**What the task requires**
What you return should be the exact lines from the one with "J1 pin 2: SRC -> GND" to the end of the records below, both included, and no pictures.

(Version difference data)
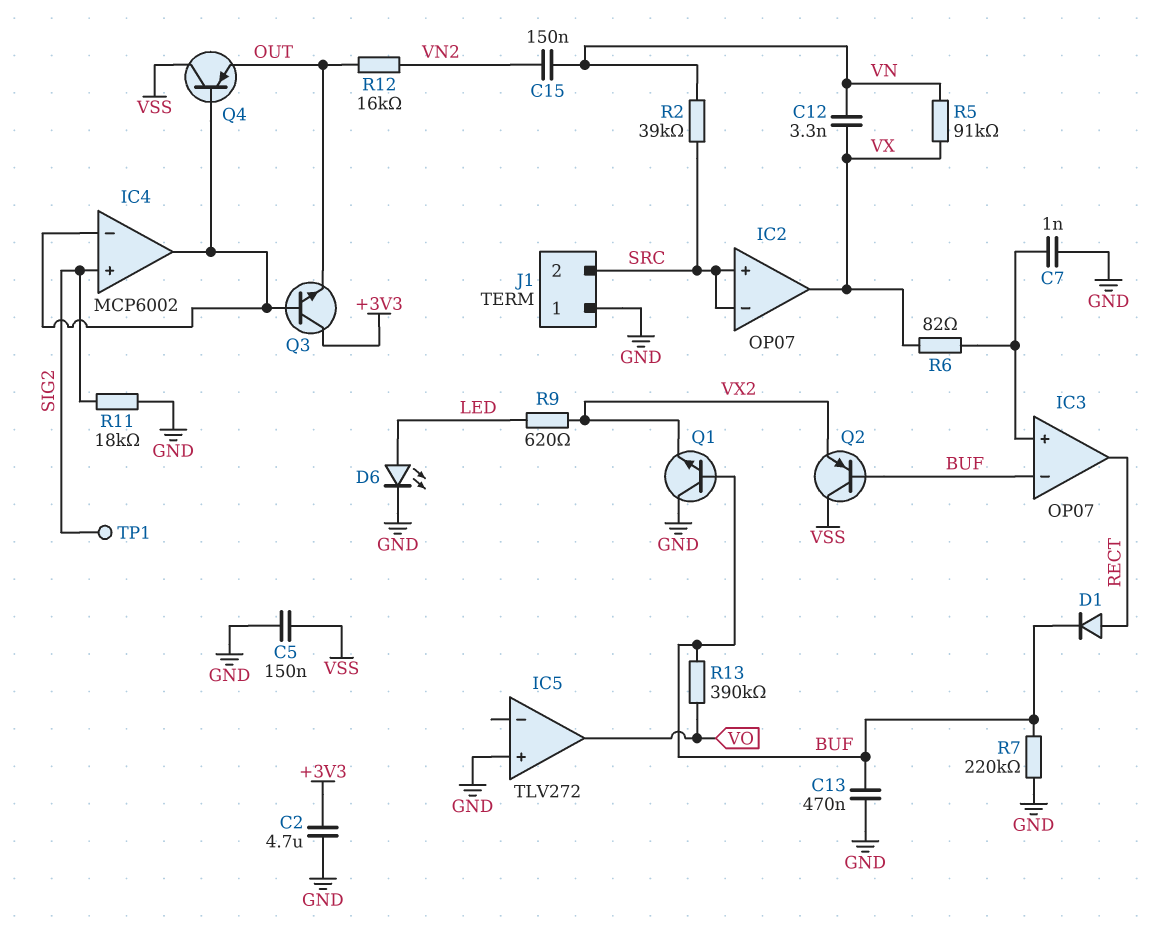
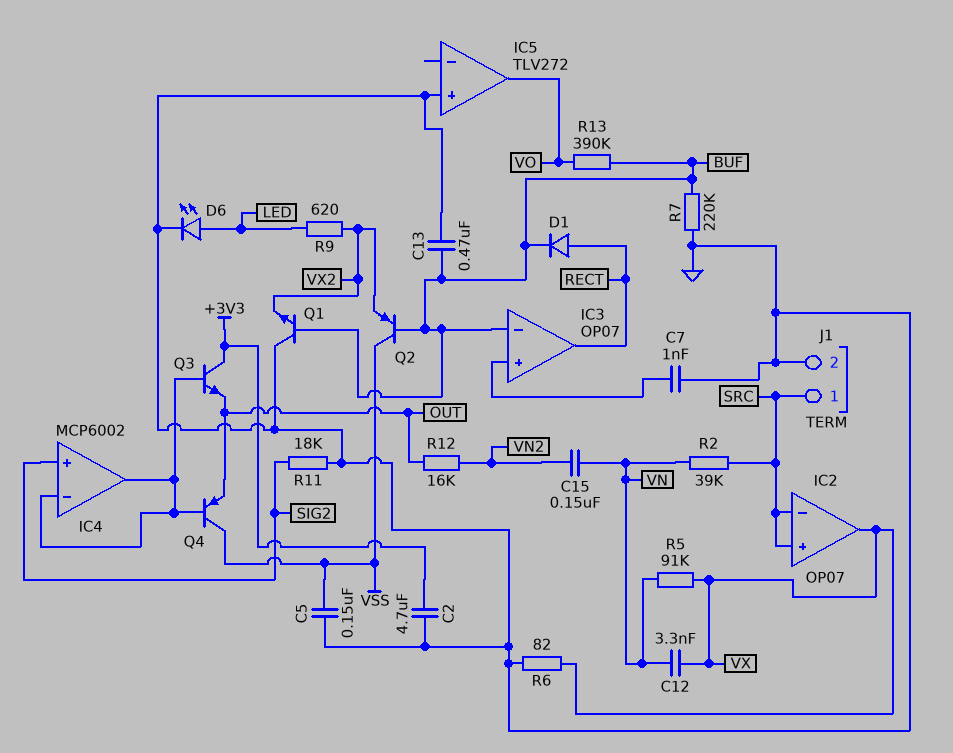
J1 pin 1: GND -> SRC
J1 pin 2: SRC -> GND
R6: 82 (IC3/in+, VX) -> 82 (GND, VX)
TP1: test point (SIG2) -> none

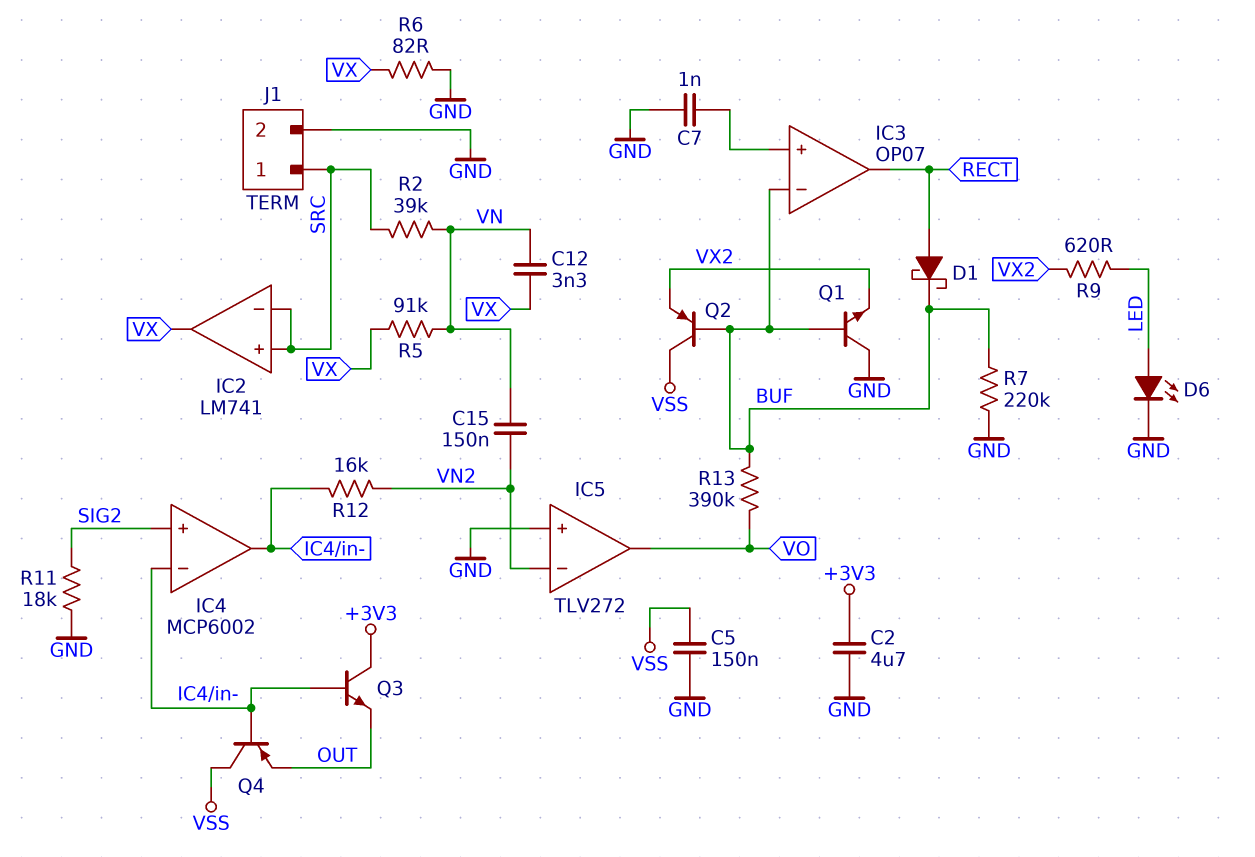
C13: 470nF (BUF, GND) -> none
D1: diode (A RECT, K BUF) -> schottky (A RECT, K BUF)
IC2: OP07 -> LM741
IC5 pin in-: none -> VN2
R12: 16k (OUT, VN2) -> 16k (IC4/in-, VN2)

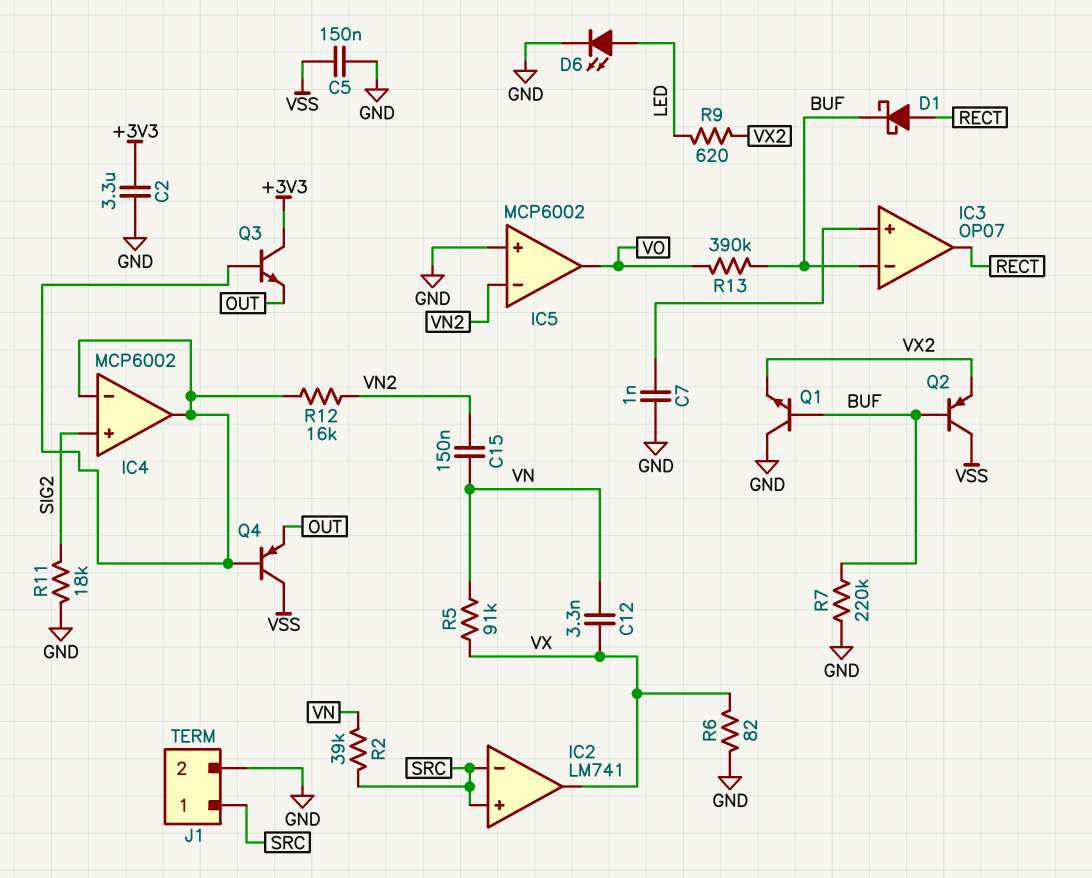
C2: 4.7uF (+3V3, GND) -> 3.3uF (+3V3, GND)
IC5: TLV272 -> MCP6002

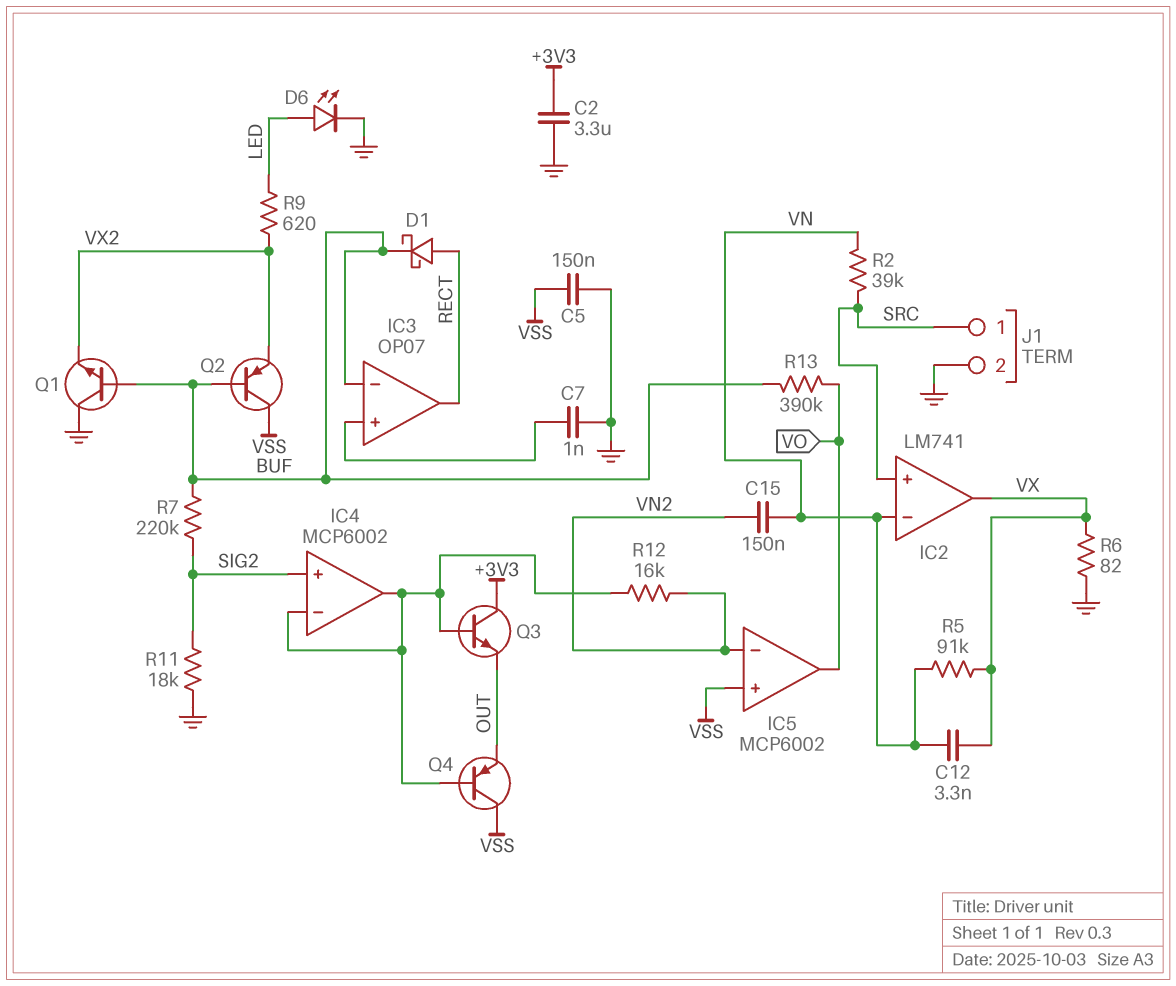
IC2 pin in-: SRC -> VN
IC5 pin in+: GND -> VSS
R7: 220k (BUF, GND) -> 220k (BUF, SIG2)

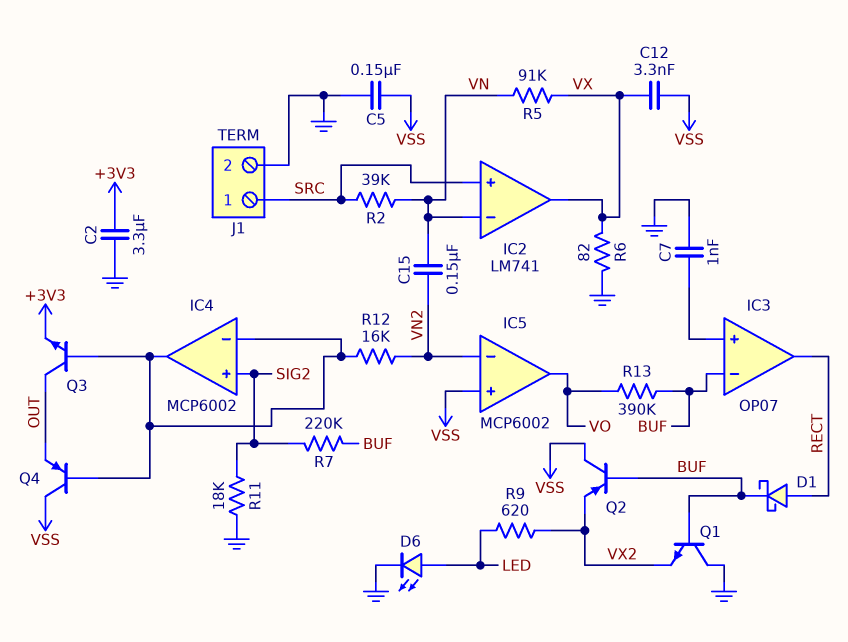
C12: 3.3nF (VN, VX) -> 3.3nF (VSS, VX)
Q3: NPN (B IC4/in-, C +3V3, E OUT) -> NPN (B IC4/in-, C OUT, E +3V3)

**Answer for the task**
J1 pin 2: SRC -> GND
R6: 82 (IC3/in+, VX) -> 82 (GND, VX)
TP1: test point (SIG2) -> none

C13: 470nF (BUF, GND) -> none
D1: diode (A RECT, K BUF) -> schottky (A RECT, K BUF)
IC2: OP07 -> LM741
IC5 pin in-: none -> VN2
R12: 16k (OUT, VN2) -> 16k (IC4/in-, VN2)

C2: 4.7uF (+3V3, GND) -> 3.3uF (+3V3, GND)
IC5: TLV272 -> MCP6002

IC2 pin in-: SRC -> VN
IC5 pin in+: GND -> VSS
R7: 220k (BUF, GND) -> 220k (BUF, SIG2)

C12: 3.3nF (VN, VX) -> 3.3nF (VSS, VX)
Q3: NPN (B IC4/in-, C +3V3, E OUT) -> NPN (B IC4/in-, C OUT, E +3V3)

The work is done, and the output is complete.